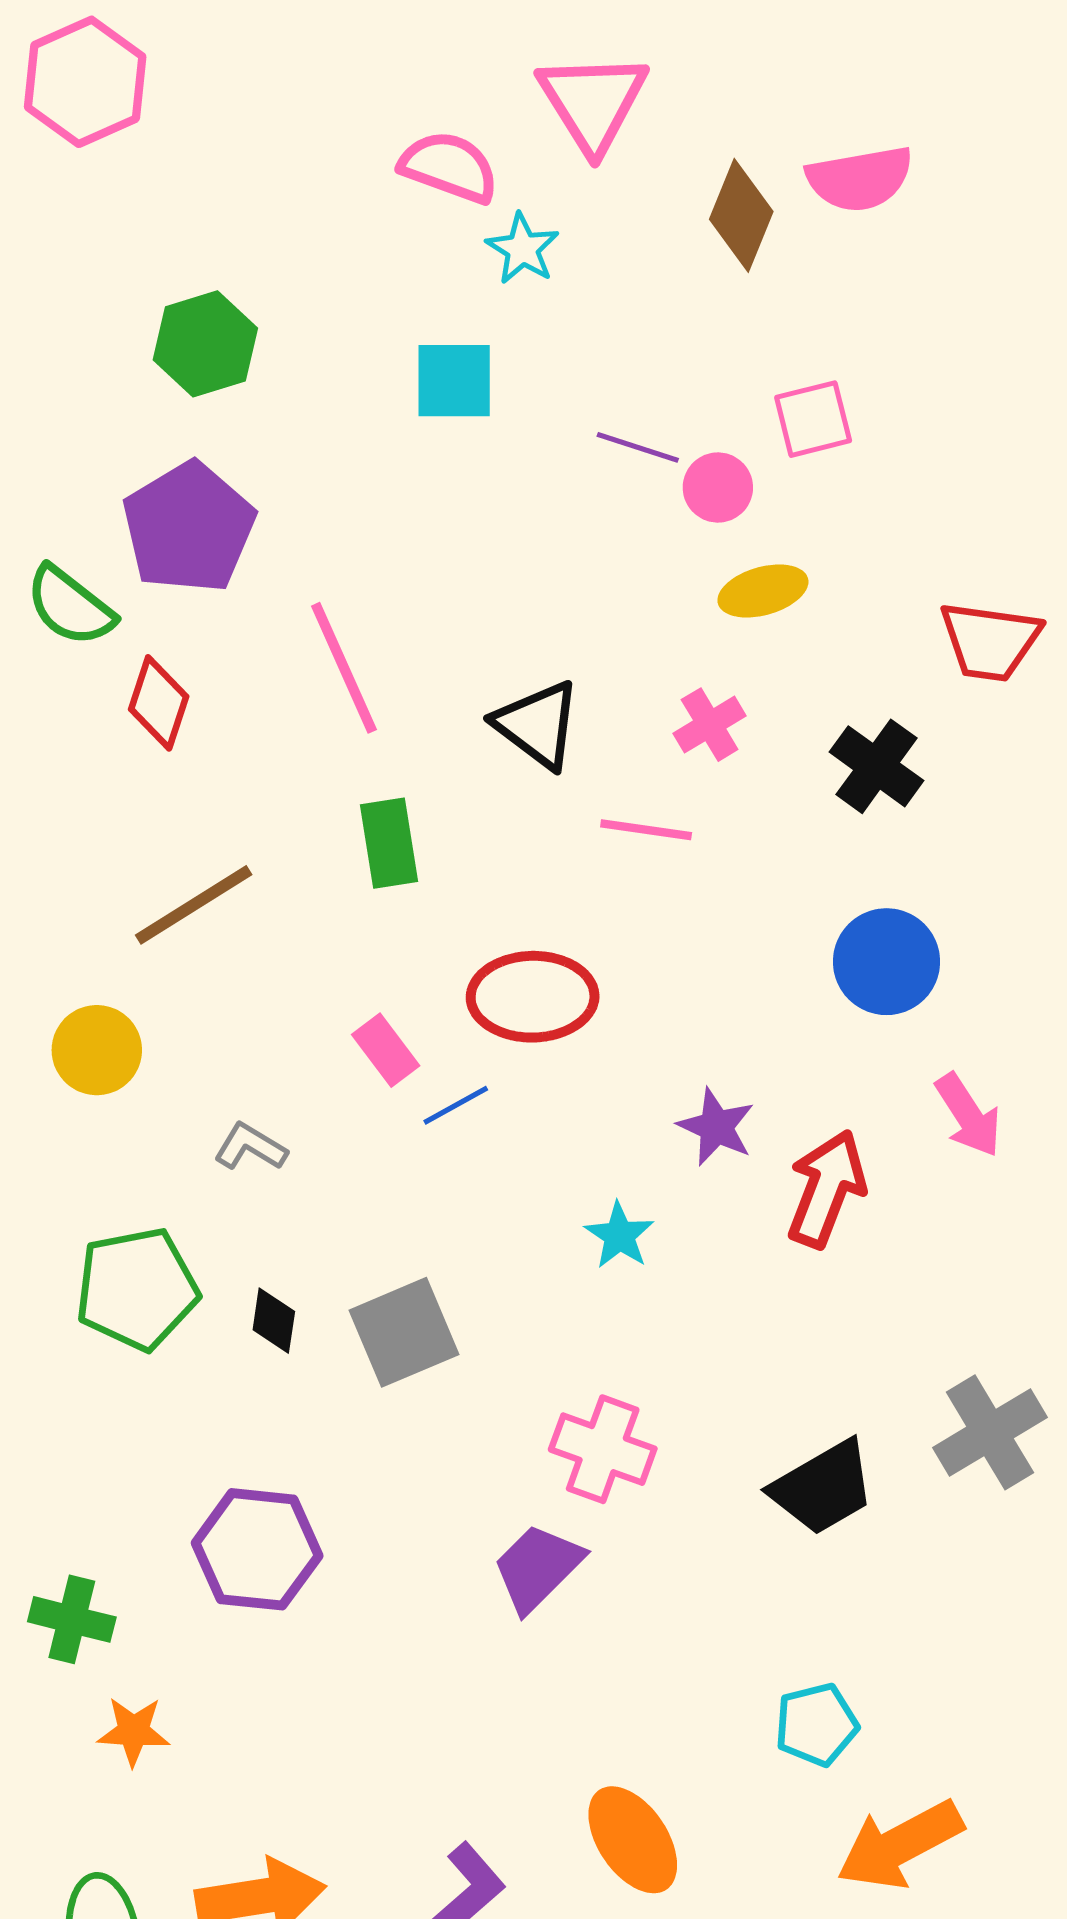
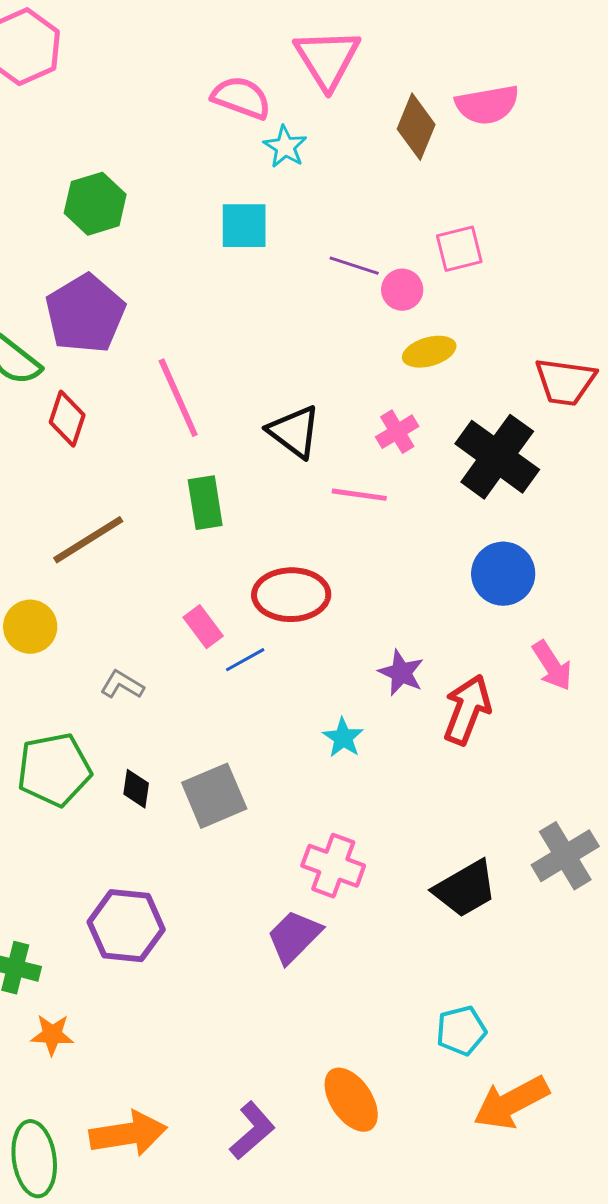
black cross: (876, 766) -> (497, 457), size x1.5

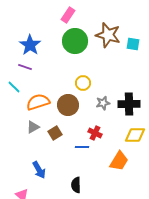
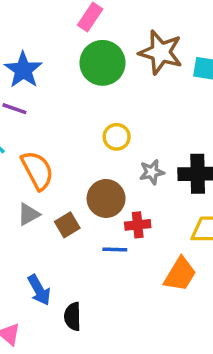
orange semicircle: (38, 102) -> (37, 170), turned 80
brown circle: (68, 105) -> (106, 198), moved
red cross: (95, 133) -> (138, 225), turned -32
black semicircle: (76, 185) -> (73, 316), moved

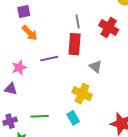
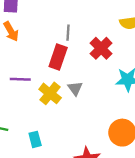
purple line: (49, 59) -> (20, 79), moved
yellow cross: (82, 94) -> (50, 93), moved

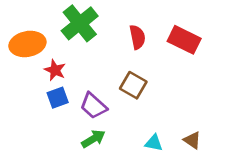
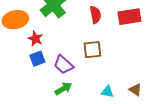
red rectangle: (184, 40) -> (129, 17), turned -35
brown square: (133, 85) -> (92, 50), turned -36

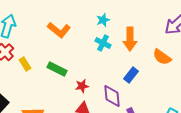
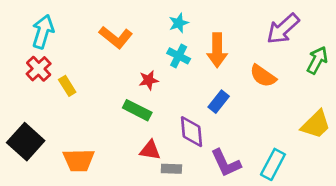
green rectangle: (57, 69) -> (137, 110), moved
red star: (82, 86) -> (149, 80), moved

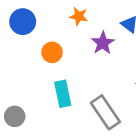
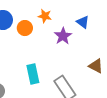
orange circle: (52, 52) -> (25, 28), moved

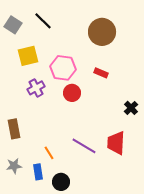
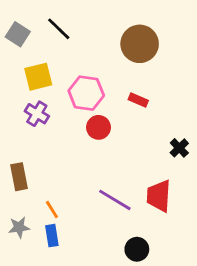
purple cross: (36, 88) -> (37, 114), moved, turned -30
orange line: (49, 153) -> (52, 210), moved
black circle: (61, 182) -> (137, 249), moved

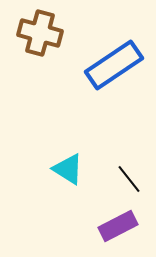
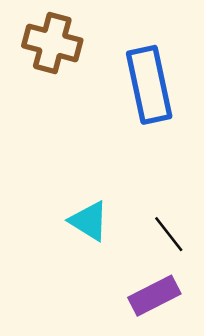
blue rectangle: (114, 65) -> (149, 85), turned -68

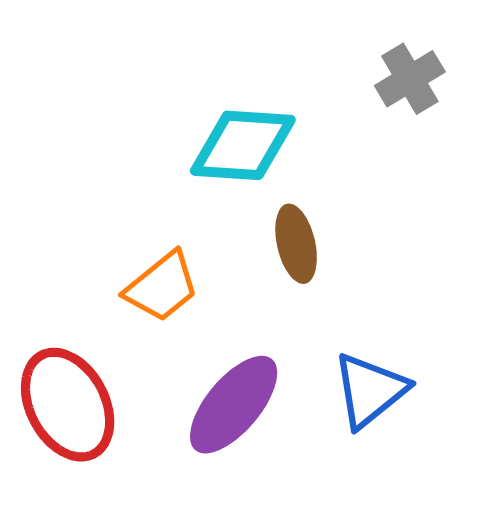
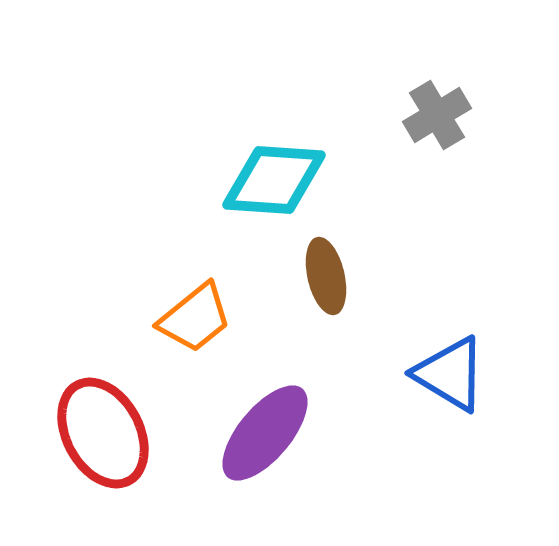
blue triangle: (370, 390) -> (450, 374), moved, turned -50

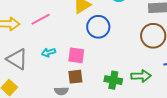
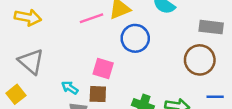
pink line: (41, 19) -> (91, 18), moved
cyan arrow: (49, 52) -> (70, 88), moved, turned 40

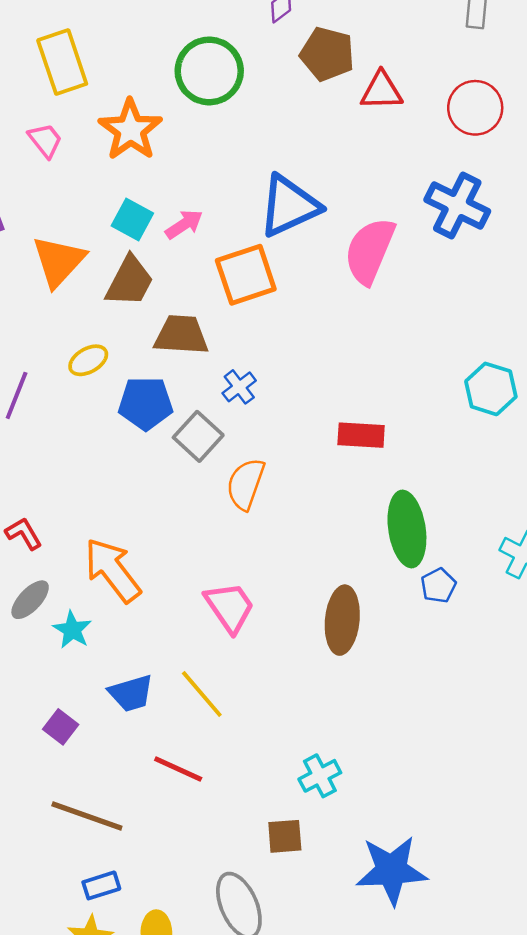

# What is needed
Output all of the data exactly as it stands, minus any images.

# Response
black cross: (876, 766) -> (497, 457), size x1.5

orange semicircle: (38, 102) -> (37, 170), turned 80
brown circle: (68, 105) -> (106, 198), moved
red cross: (95, 133) -> (138, 225), turned -32
black semicircle: (76, 185) -> (73, 316), moved

purple line: (49, 59) -> (20, 79), moved
yellow cross: (82, 94) -> (50, 93), moved

red rectangle: (184, 40) -> (129, 17), turned -35
brown square: (133, 85) -> (92, 50), turned -36

green rectangle: (57, 69) -> (137, 110), moved
red star: (82, 86) -> (149, 80), moved

orange circle: (52, 52) -> (25, 28), moved

purple cross: (36, 88) -> (37, 114), moved, turned -30
orange line: (49, 153) -> (52, 210), moved
black circle: (61, 182) -> (137, 249), moved

blue rectangle: (114, 65) -> (149, 85), turned -68

blue triangle: (370, 390) -> (450, 374), moved, turned -50

pink line: (41, 19) -> (91, 18), moved
cyan arrow: (49, 52) -> (70, 88), moved, turned 40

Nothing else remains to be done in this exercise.